● **What is needed**
Repeat the data below word for word.

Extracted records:
-*-*-

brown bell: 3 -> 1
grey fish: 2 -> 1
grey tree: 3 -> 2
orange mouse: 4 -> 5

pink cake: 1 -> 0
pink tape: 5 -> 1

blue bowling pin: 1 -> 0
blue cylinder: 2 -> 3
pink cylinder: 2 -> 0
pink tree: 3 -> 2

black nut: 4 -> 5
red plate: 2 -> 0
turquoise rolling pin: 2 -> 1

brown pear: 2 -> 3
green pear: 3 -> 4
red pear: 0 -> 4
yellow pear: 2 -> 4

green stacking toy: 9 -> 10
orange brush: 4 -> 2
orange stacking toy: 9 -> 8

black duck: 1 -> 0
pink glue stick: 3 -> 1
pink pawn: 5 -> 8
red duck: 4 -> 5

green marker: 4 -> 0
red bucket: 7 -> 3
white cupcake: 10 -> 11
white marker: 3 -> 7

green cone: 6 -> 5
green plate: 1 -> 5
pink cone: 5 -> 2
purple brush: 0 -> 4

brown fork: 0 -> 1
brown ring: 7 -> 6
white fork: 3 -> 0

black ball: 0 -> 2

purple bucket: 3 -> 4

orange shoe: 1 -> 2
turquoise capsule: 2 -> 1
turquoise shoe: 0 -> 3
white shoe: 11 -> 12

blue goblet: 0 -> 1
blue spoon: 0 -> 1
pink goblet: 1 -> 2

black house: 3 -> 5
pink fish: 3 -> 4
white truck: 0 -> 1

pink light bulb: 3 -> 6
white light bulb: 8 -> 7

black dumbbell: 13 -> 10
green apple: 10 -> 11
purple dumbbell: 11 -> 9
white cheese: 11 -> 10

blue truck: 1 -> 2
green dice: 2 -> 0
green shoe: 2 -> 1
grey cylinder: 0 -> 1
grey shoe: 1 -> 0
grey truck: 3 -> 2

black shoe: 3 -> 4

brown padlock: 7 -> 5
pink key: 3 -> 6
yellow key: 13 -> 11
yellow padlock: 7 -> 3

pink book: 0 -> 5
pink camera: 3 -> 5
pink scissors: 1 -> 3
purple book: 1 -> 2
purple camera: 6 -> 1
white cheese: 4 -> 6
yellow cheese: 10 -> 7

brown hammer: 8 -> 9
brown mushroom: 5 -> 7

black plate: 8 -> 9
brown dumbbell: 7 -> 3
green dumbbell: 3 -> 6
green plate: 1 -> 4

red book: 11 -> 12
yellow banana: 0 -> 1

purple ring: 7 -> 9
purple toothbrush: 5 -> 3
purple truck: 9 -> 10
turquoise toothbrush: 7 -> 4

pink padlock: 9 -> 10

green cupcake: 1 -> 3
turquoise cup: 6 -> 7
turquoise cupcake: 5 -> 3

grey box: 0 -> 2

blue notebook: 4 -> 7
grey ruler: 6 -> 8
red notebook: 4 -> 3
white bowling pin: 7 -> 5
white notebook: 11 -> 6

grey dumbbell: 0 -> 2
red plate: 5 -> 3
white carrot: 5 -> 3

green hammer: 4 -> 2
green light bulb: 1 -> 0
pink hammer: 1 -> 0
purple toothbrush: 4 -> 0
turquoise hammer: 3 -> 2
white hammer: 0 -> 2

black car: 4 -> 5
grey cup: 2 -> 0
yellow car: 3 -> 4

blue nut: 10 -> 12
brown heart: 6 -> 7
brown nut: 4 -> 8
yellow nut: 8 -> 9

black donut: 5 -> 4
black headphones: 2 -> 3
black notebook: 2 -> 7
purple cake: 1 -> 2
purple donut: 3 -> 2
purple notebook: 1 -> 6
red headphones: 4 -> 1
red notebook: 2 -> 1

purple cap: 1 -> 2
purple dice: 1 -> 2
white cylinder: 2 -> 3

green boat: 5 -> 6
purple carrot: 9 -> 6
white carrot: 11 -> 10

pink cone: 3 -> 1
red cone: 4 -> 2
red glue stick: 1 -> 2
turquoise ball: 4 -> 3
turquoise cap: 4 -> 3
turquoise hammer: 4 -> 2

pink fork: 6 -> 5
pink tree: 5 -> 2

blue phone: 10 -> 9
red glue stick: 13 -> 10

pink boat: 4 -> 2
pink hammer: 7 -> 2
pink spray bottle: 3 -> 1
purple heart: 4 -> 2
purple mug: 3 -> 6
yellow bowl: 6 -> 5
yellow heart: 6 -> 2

-*-*-

● **Solved problem**
brown bell: 3 -> 1
grey fish: 2 -> 1
grey tree: 3 -> 2
orange mouse: 4 -> 5

pink cake: 1 -> 0
pink tape: 5 -> 1

blue bowling pin: 1 -> 0
blue cylinder: 2 -> 3
pink cylinder: 2 -> 0
pink tree: 3 -> 2

black nut: 4 -> 5
red plate: 2 -> 0
turquoise rolling pin: 2 -> 1

brown pear: 2 -> 3
green pear: 3 -> 4
red pear: 0 -> 4
yellow pear: 2 -> 4

green stacking toy: 9 -> 10
orange brush: 4 -> 2
orange stacking toy: 9 -> 8

black duck: 1 -> 0
pink glue stick: 3 -> 1
pink pawn: 5 -> 8
red duck: 4 -> 5

green marker: 4 -> 0
red bucket: 7 -> 3
white cupcake: 10 -> 11
white marker: 3 -> 7

green cone: 6 -> 5
green plate: 1 -> 5
pink cone: 5 -> 2
purple brush: 0 -> 4

brown fork: 0 -> 1
brown ring: 7 -> 6
white fork: 3 -> 0

black ball: 0 -> 2

purple bucket: 3 -> 4

orange shoe: 1 -> 2
turquoise capsule: 2 -> 1
turquoise shoe: 0 -> 3
white shoe: 11 -> 12

blue goblet: 0 -> 1
blue spoon: 0 -> 1
pink goblet: 1 -> 2

black house: 3 -> 5
pink fish: 3 -> 4
white truck: 0 -> 1

pink light bulb: 3 -> 6
white light bulb: 8 -> 7

black dumbbell: 13 -> 10
green apple: 10 -> 11
purple dumbbell: 11 -> 9
white cheese: 11 -> 10

blue truck: 1 -> 2
green dice: 2 -> 0
green shoe: 2 -> 1
grey cylinder: 0 -> 1
grey shoe: 1 -> 0
grey truck: 3 -> 2

black shoe: 3 -> 4

brown padlock: 7 -> 5
pink key: 3 -> 6
yellow key: 13 -> 11
yellow padlock: 7 -> 3

pink book: 0 -> 5
pink camera: 3 -> 5
pink scissors: 1 -> 3
purple book: 1 -> 2
purple camera: 6 -> 1
white cheese: 4 -> 6
yellow cheese: 10 -> 7

brown hammer: 8 -> 9
brown mushroom: 5 -> 7

black plate: 8 -> 9
brown dumbbell: 7 -> 3
green dumbbell: 3 -> 6
green plate: 1 -> 4

red book: 11 -> 12
yellow banana: 0 -> 1

purple ring: 7 -> 9
purple toothbrush: 5 -> 3
purple truck: 9 -> 10
turquoise toothbrush: 7 -> 4

pink padlock: 9 -> 10

green cupcake: 1 -> 3
turquoise cup: 6 -> 7
turquoise cupcake: 5 -> 3

grey box: 0 -> 2

blue notebook: 4 -> 7
grey ruler: 6 -> 8
red notebook: 4 -> 3
white bowling pin: 7 -> 5
white notebook: 11 -> 6

grey dumbbell: 0 -> 2
red plate: 5 -> 3
white carrot: 5 -> 3

green hammer: 4 -> 2
green light bulb: 1 -> 0
pink hammer: 1 -> 0
purple toothbrush: 4 -> 0
turquoise hammer: 3 -> 2
white hammer: 0 -> 2

black car: 4 -> 5
grey cup: 2 -> 0
yellow car: 3 -> 4

blue nut: 10 -> 12
brown heart: 6 -> 7
brown nut: 4 -> 8
yellow nut: 8 -> 9

black donut: 5 -> 4
black headphones: 2 -> 3
black notebook: 2 -> 7
purple cake: 1 -> 2
purple donut: 3 -> 2
purple notebook: 1 -> 6
red headphones: 4 -> 1
red notebook: 2 -> 1

purple cap: 1 -> 2
purple dice: 1 -> 2
white cylinder: 2 -> 3

green boat: 5 -> 6
purple carrot: 9 -> 6
white carrot: 11 -> 10

pink cone: 3 -> 1
red cone: 4 -> 2
red glue stick: 1 -> 2
turquoise ball: 4 -> 3
turquoise cap: 4 -> 3
turquoise hammer: 4 -> 2

pink fork: 6 -> 5
pink tree: 5 -> 2

blue phone: 10 -> 9
red glue stick: 13 -> 10

pink boat: 4 -> 2
pink hammer: 7 -> 2
pink spray bottle: 3 -> 1
purple heart: 4 -> 2
purple mug: 3 -> 6
yellow bowl: 6 -> 5
yellow heart: 6 -> 2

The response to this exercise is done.